• **WORK INSTRUCTION**:
Find all lines below containing the string "orange" and return them.
== Segment start ==
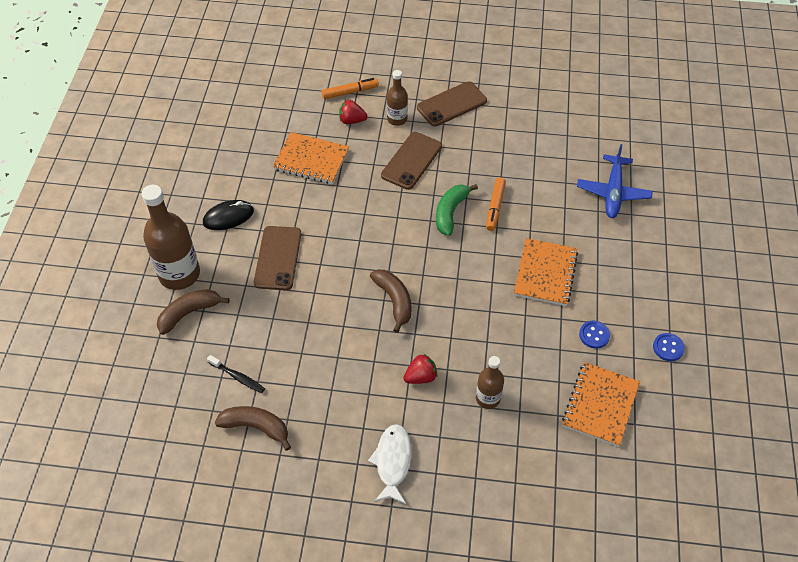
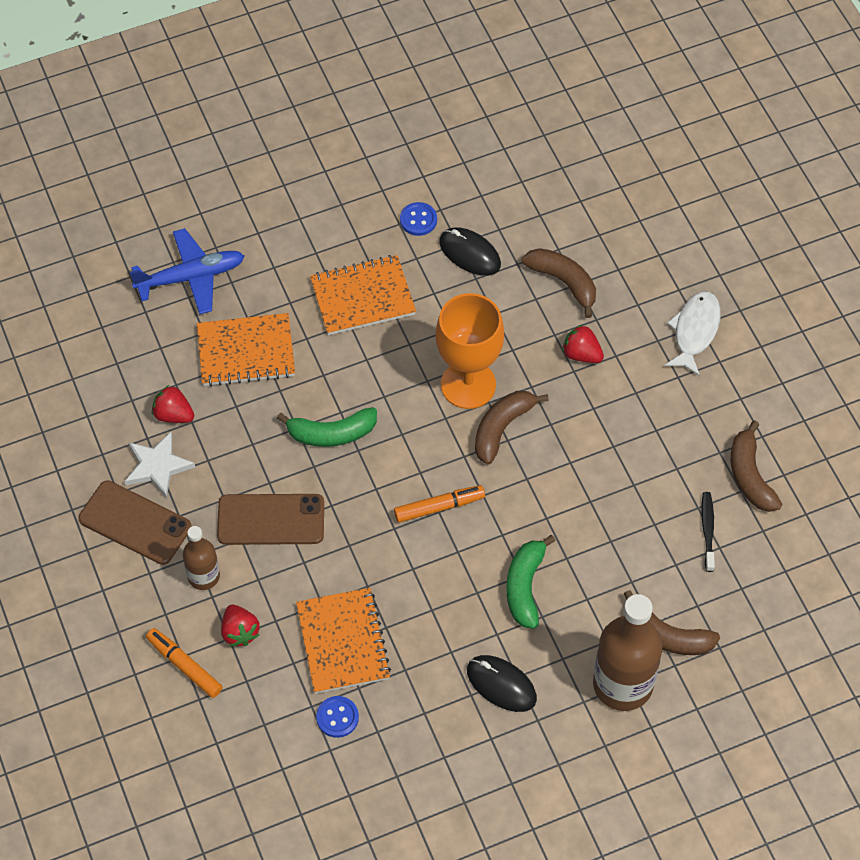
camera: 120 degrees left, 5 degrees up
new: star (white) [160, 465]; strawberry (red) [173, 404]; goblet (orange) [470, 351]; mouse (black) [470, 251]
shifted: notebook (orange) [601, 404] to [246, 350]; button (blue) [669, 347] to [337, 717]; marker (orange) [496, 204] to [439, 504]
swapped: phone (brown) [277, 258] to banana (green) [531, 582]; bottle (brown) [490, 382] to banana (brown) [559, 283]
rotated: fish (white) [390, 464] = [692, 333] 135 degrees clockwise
== Segment end ==
• **REPLY TO THE EXERCISE**:
new: star (white) [160, 465]; strawberry (red) [173, 404]; goblet (orange) [470, 351]; mouse (black) [470, 251]
shifted: notebook (orange) [601, 404] to [246, 350]; button (blue) [669, 347] to [337, 717]; marker (orange) [496, 204] to [439, 504]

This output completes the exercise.